* _Exercise inputs_:
§
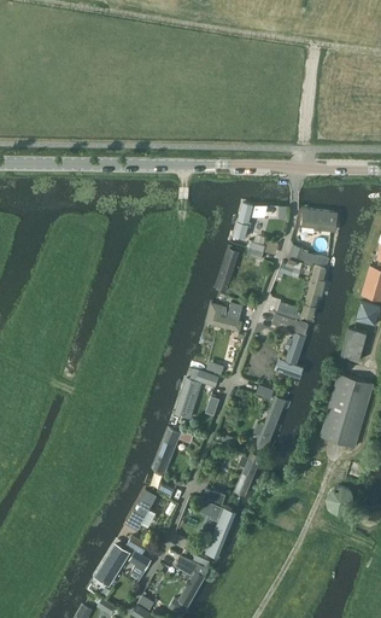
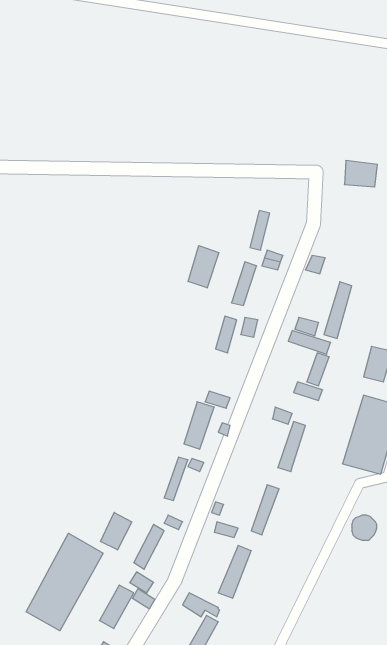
building: [303,210,333,234] -> [344,161,377,187]
building: none -> [188,246,219,288]
building: none -> [101,512,132,550]
building: none -> [26,533,103,631]

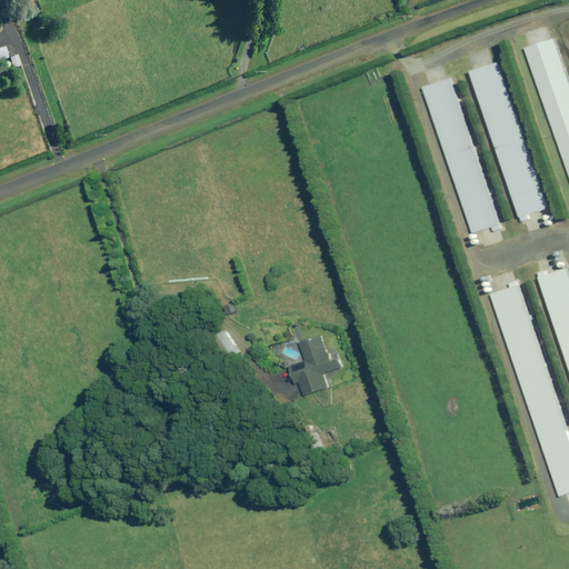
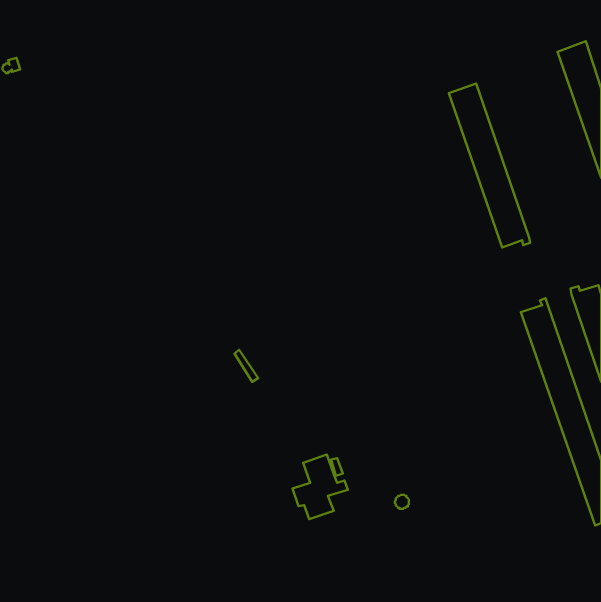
building: [470,62,546,222] -> none
building: [289,335,341,396] -> [293,454,348,519]

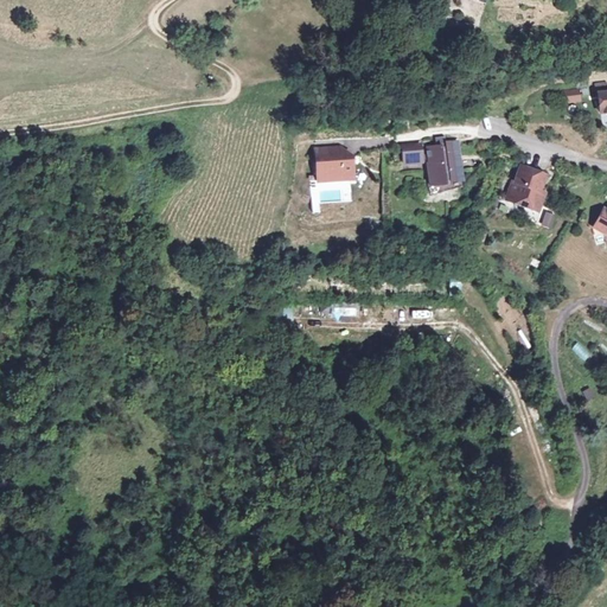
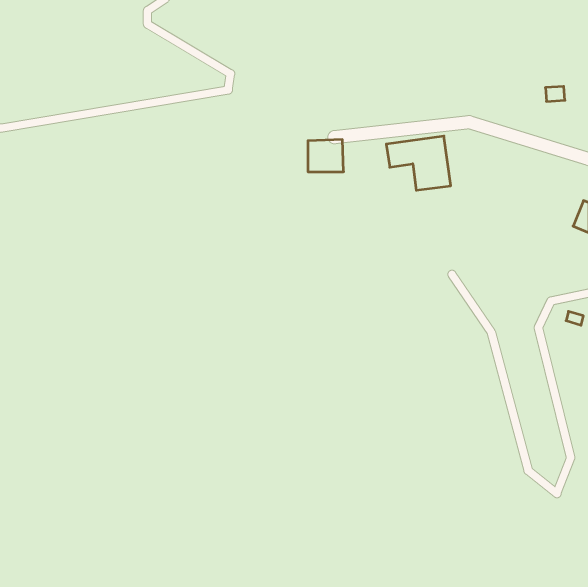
building: [506,164,552,216] -> none

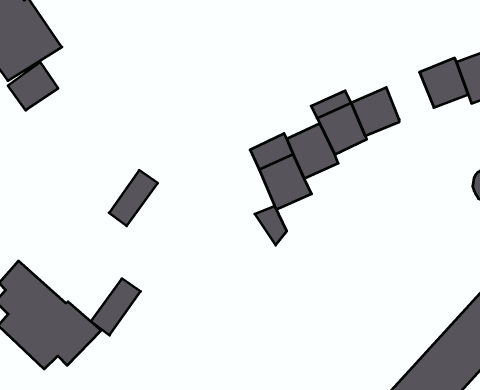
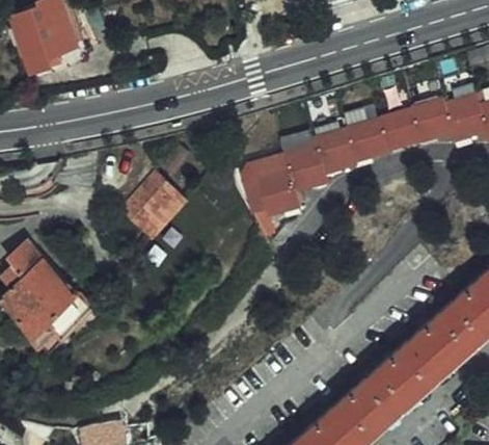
building: [8,62,58,110] -> none
building: none -> [378,108,418,149]
building: [91,279,141,335] -> [131,182,179,232]

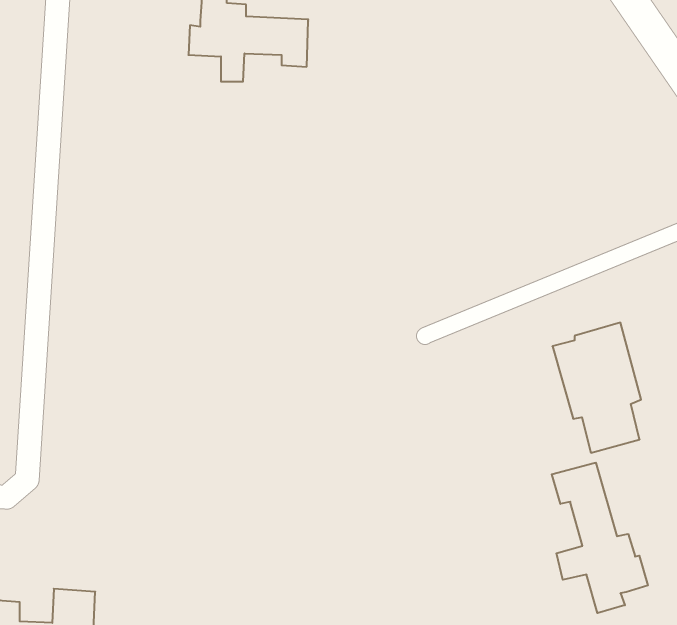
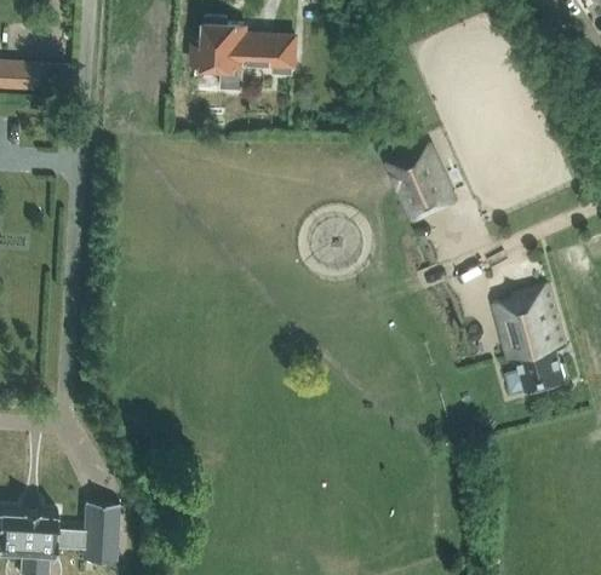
building: none -> [385,145,456,222]
building: [552,463,648,613] -> none

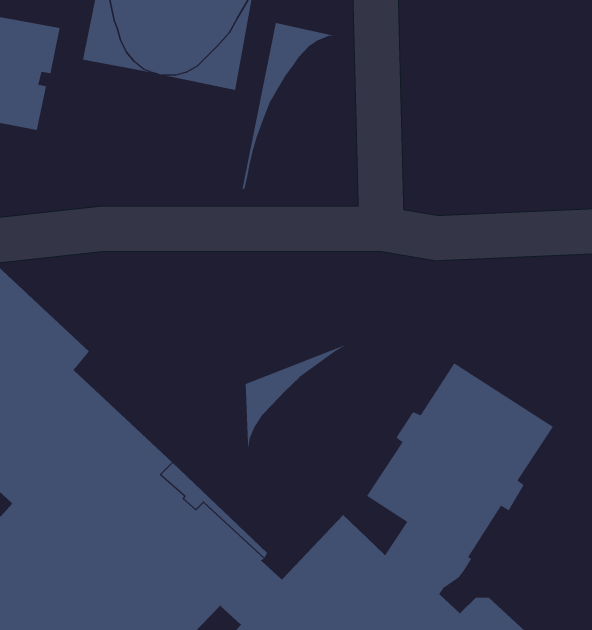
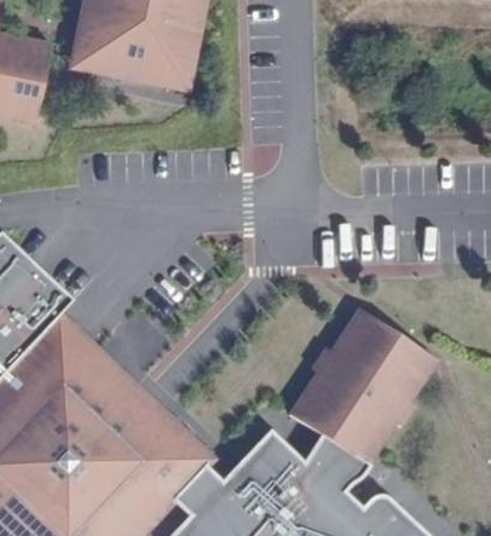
building: [242,22,342,190] -> none
building: [245,341,354,452] -> none

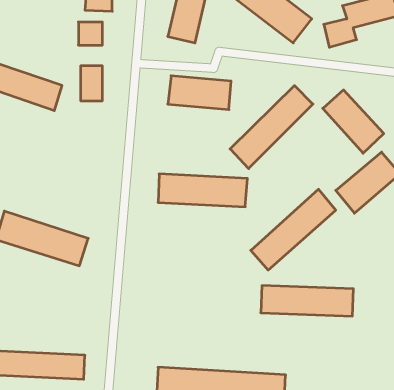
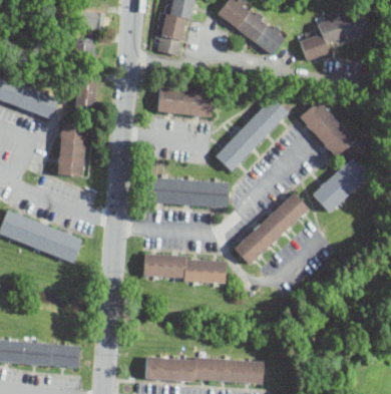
building: none -> [56,120,88,177]
building: [261,286,353,316] -> [142,255,228,283]

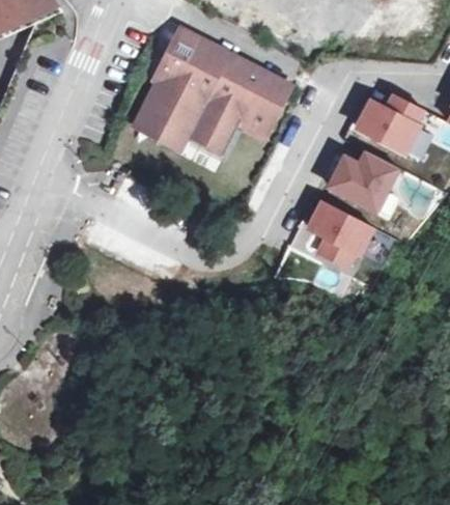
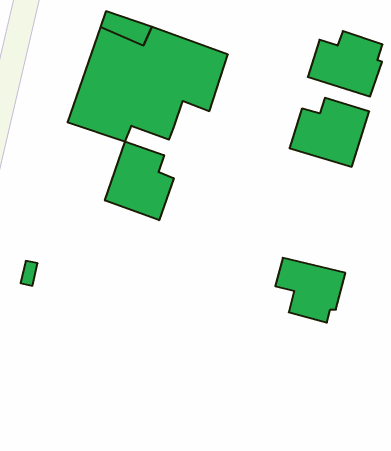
building: none -> [105,142,174,220]
building: [311,202,377,269] -> [275,258,345,323]

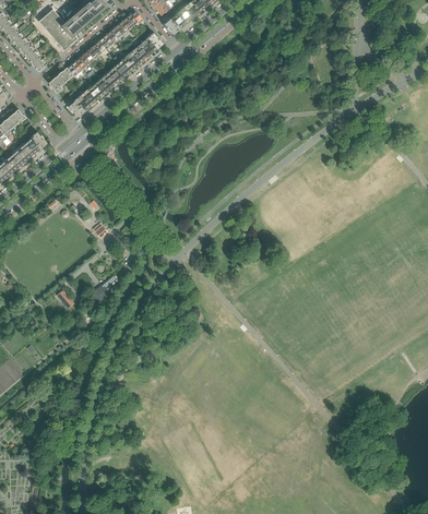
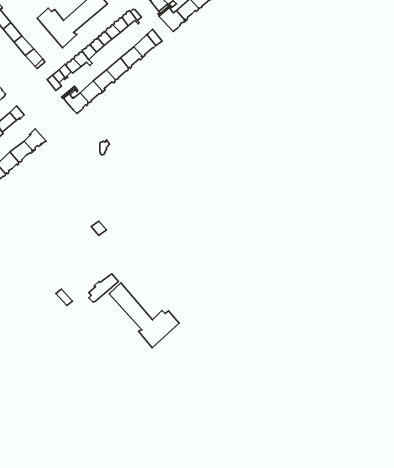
building: none -> [109,283,179,348]

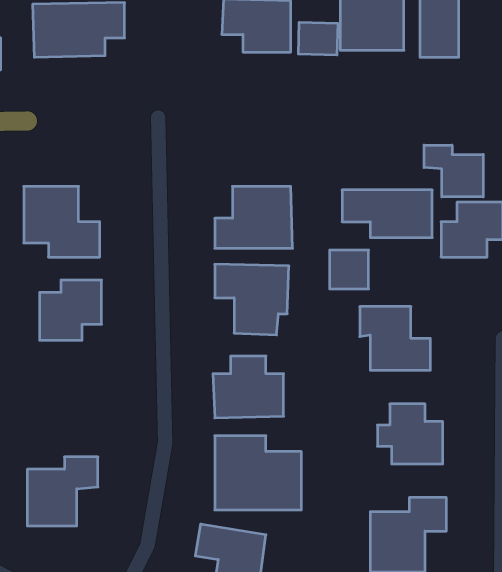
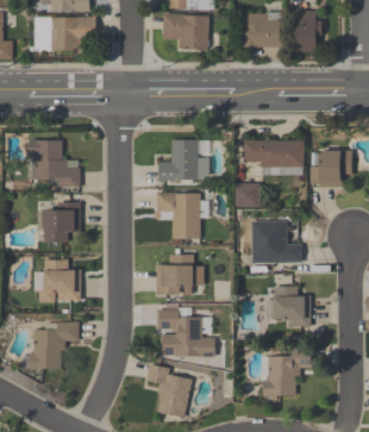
building: [298,22,338,55] -> none
building: [424,145,483,197] -> none
building: none -> [33,255,81,302]

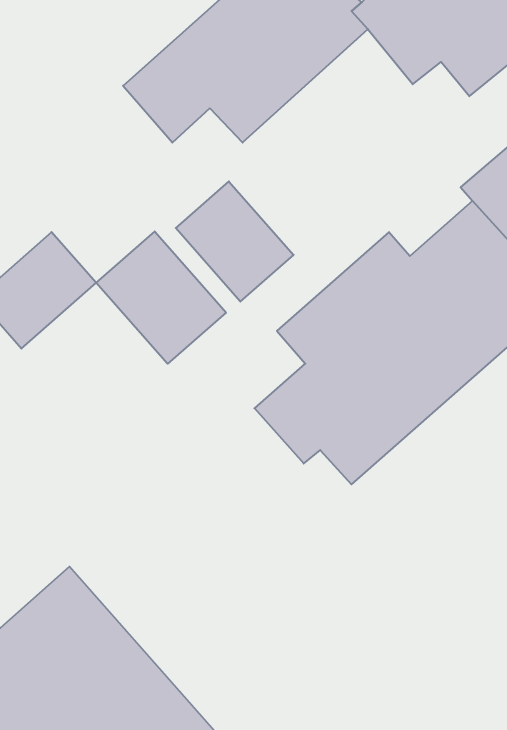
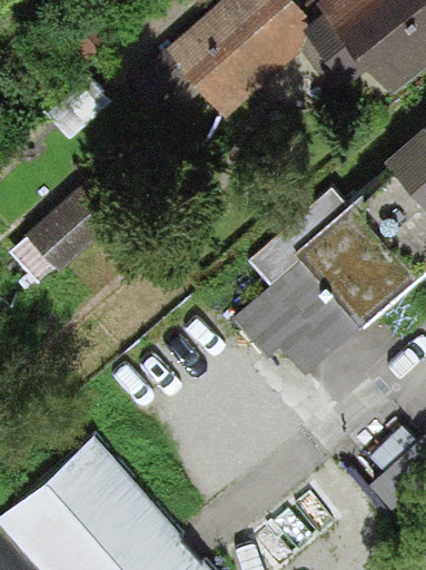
building: [176,181,294,302] -> none
building: [96,231,226,364] -> none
§
* _Instructions for the task_:
Output all of the listing above, exactly as given, but without its pictures.

* _Written reply_:
building: [303,210,333,234] -> [344,161,377,187]
building: none -> [188,246,219,288]
building: none -> [101,512,132,550]
building: none -> [26,533,103,631]

building: [470,62,546,222] -> none
building: [289,335,341,396] -> [293,454,348,519]

building: [506,164,552,216] -> none

building: [8,62,58,110] -> none
building: none -> [378,108,418,149]
building: [91,279,141,335] -> [131,182,179,232]

building: none -> [385,145,456,222]
building: [552,463,648,613] -> none

building: [242,22,342,190] -> none
building: [245,341,354,452] -> none

building: none -> [56,120,88,177]
building: [261,286,353,316] -> [142,255,228,283]

building: none -> [105,142,174,220]
building: [311,202,377,269] -> [275,258,345,323]

building: none -> [109,283,179,348]

building: [298,22,338,55] -> none
building: [424,145,483,197] -> none
building: none -> [33,255,81,302]

building: [176,181,294,302] -> none
building: [96,231,226,364] -> none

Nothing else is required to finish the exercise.